Stored data
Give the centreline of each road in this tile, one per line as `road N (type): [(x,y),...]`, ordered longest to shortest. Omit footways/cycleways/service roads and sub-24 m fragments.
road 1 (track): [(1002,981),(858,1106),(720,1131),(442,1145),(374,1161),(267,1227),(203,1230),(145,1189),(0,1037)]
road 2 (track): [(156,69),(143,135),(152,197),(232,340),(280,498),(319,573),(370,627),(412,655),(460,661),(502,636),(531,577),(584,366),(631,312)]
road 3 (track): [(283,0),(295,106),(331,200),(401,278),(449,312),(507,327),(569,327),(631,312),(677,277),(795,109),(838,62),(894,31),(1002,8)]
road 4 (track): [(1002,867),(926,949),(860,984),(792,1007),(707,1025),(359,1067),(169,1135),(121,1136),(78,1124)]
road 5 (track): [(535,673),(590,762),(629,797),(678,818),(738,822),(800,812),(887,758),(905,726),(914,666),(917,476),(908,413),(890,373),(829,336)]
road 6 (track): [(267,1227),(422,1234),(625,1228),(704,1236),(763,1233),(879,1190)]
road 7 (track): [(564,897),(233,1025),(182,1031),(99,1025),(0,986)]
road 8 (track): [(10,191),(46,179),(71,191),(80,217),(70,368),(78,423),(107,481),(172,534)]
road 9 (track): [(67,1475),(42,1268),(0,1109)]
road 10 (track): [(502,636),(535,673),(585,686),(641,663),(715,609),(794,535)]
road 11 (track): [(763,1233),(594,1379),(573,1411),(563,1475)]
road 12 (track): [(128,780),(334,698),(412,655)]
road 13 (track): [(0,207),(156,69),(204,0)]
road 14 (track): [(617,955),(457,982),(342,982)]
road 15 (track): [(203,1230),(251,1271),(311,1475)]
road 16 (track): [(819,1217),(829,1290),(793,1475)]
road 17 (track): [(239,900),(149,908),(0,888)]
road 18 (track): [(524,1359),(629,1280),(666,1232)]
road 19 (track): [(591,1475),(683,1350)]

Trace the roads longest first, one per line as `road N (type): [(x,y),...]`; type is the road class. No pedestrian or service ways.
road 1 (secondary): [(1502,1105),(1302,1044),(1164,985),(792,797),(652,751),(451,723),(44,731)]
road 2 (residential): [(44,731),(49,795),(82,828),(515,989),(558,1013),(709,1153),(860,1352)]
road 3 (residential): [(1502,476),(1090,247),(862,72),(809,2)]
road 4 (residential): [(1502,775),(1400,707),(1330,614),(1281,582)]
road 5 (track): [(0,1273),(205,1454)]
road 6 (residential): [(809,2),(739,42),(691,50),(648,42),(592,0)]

* _Required work_
Print exactly the lines from the one containing "Trace the roads" through the last line of the records above, both included.

* _Reply to the task_
Trace the roads longest first, one per line as `road N (type): [(x,y),...]`; type is the road class. No pedestrian or service ways.
road 1 (secondary): [(1502,1105),(1302,1044),(1164,985),(792,797),(652,751),(451,723),(44,731)]
road 2 (residential): [(44,731),(49,795),(82,828),(515,989),(558,1013),(709,1153),(860,1352)]
road 3 (residential): [(1502,476),(1090,247),(862,72),(809,2)]
road 4 (residential): [(1502,775),(1400,707),(1330,614),(1281,582)]
road 5 (track): [(0,1273),(205,1454)]
road 6 (residential): [(809,2),(739,42),(691,50),(648,42),(592,0)]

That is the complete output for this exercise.